Content starts

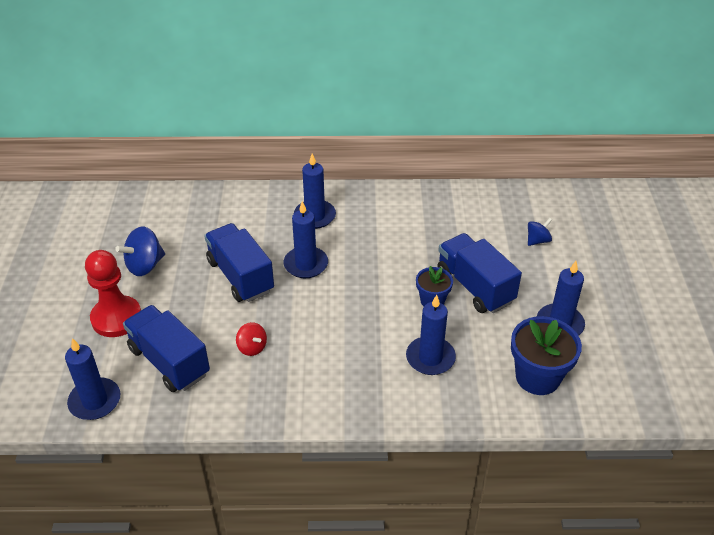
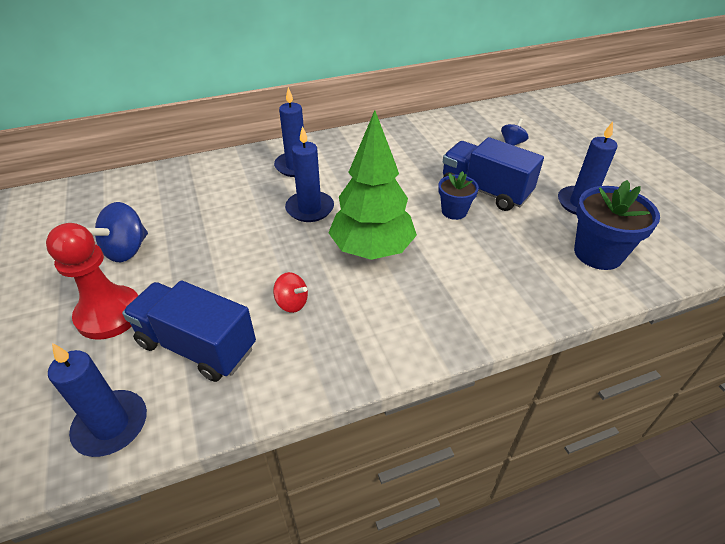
camera: 20 degrees left, 0 degrees up
(240, 276) = (244, 235): blue truck -> none
(338, 318) = (372, 250): none -> green tree
(430, 358) = (487, 263): blue candle -> none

Content ends

Copy exactly the lines that run from the one containing "(338, 318) = (372, 250): none -> green tree" to the last line of the listing, both included, and nothing more.

SOLUTION TO THE EXERCISE:
(338, 318) = (372, 250): none -> green tree
(430, 358) = (487, 263): blue candle -> none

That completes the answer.